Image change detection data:
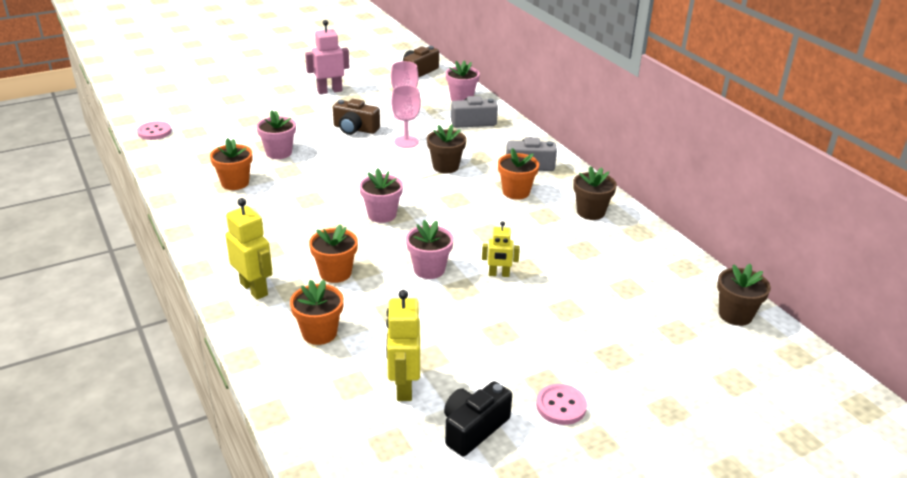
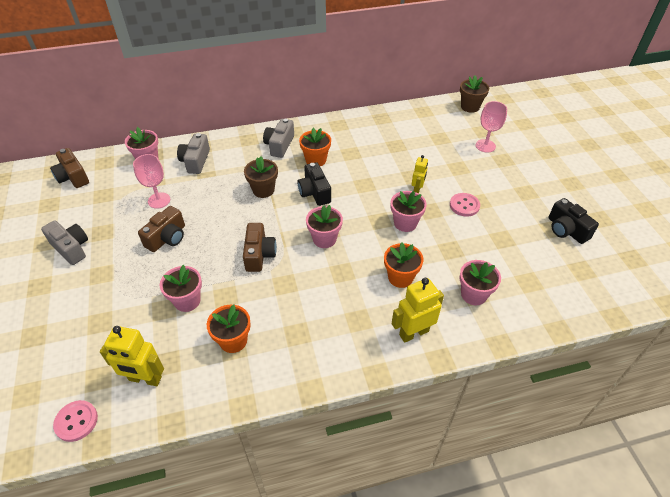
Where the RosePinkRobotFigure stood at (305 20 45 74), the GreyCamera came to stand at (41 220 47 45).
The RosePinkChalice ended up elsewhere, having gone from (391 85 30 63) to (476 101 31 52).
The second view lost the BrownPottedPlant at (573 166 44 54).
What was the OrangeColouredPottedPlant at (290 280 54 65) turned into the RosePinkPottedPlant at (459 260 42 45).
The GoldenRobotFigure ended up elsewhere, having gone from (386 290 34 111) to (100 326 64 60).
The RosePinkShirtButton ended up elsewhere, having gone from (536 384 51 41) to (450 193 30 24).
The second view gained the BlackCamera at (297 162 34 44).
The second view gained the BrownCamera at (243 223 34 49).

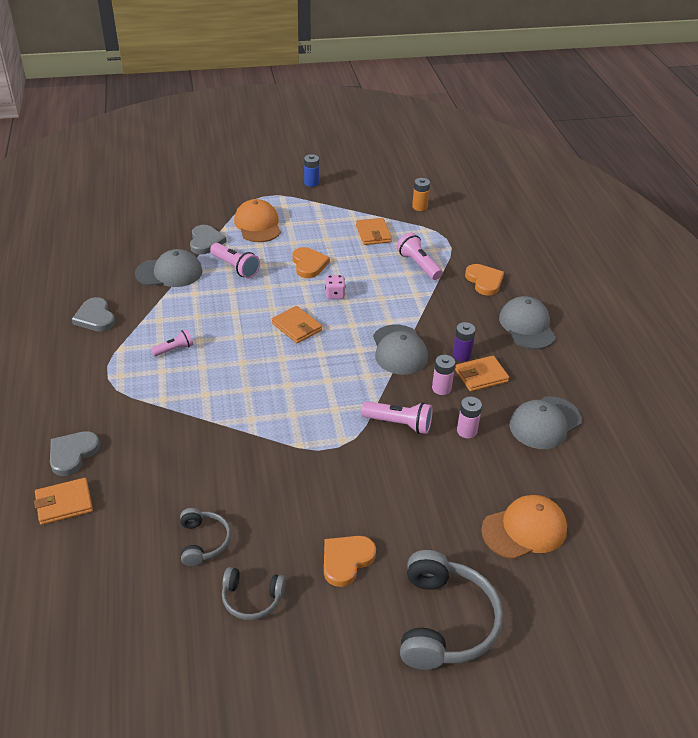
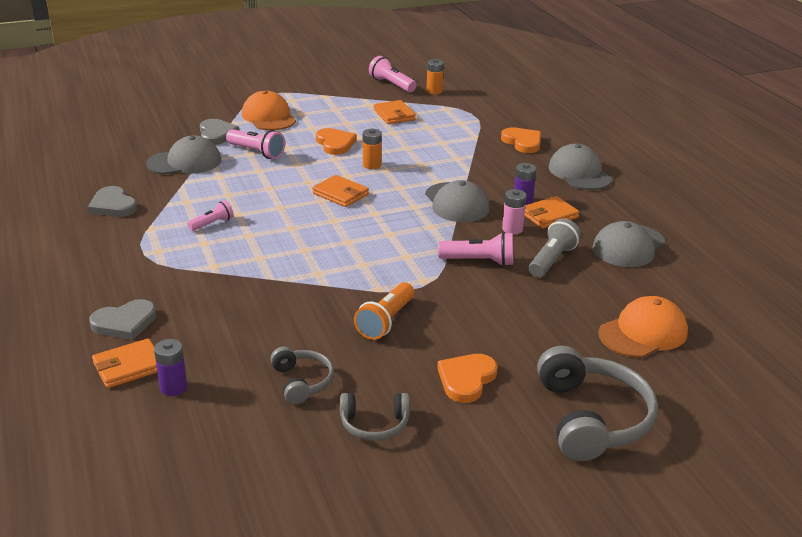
The second view lost the RoyalBlueBattery at (304 154 15 33).
The RosePinkTorch ended up elsewhere, having gone from (397 233 46 47) to (369 56 47 36).
Where the RosePinkGameDie stood at (325 275 20 24), the OrangeColouredBattery came to stand at (363 128 19 41).
Where the RosePinkBattery stood at (457 397 25 42), the GreyTorch came to stand at (529 218 52 60).
The GreyHeartShape at (50 431 50 45) ended up facing another way, 135 degrees counterclockwise from before.
The second view gained the OrangeColouredTorch at (354 282 60 58).
The second view gained the RoyalPurpleBattery at (154 339 33 57).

Task statement >> Produce an exact copy of each line of data, skipping embedded images.

Result below >>
Where the RosePinkRobotFigure stood at (305 20 45 74), the GreyCamera came to stand at (41 220 47 45).
The RosePinkChalice ended up elsewhere, having gone from (391 85 30 63) to (476 101 31 52).
The second view lost the BrownPottedPlant at (573 166 44 54).
What was the OrangeColouredPottedPlant at (290 280 54 65) turned into the RosePinkPottedPlant at (459 260 42 45).
The GoldenRobotFigure ended up elsewhere, having gone from (386 290 34 111) to (100 326 64 60).
The RosePinkShirtButton ended up elsewhere, having gone from (536 384 51 41) to (450 193 30 24).
The second view gained the BlackCamera at (297 162 34 44).
The second view gained the BrownCamera at (243 223 34 49).

The second view lost the RoyalBlueBattery at (304 154 15 33).
The RosePinkTorch ended up elsewhere, having gone from (397 233 46 47) to (369 56 47 36).
Where the RosePinkGameDie stood at (325 275 20 24), the OrangeColouredBattery came to stand at (363 128 19 41).
Where the RosePinkBattery stood at (457 397 25 42), the GreyTorch came to stand at (529 218 52 60).
The GreyHeartShape at (50 431 50 45) ended up facing another way, 135 degrees counterclockwise from before.
The second view gained the OrangeColouredTorch at (354 282 60 58).
The second view gained the RoyalPurpleBattery at (154 339 33 57).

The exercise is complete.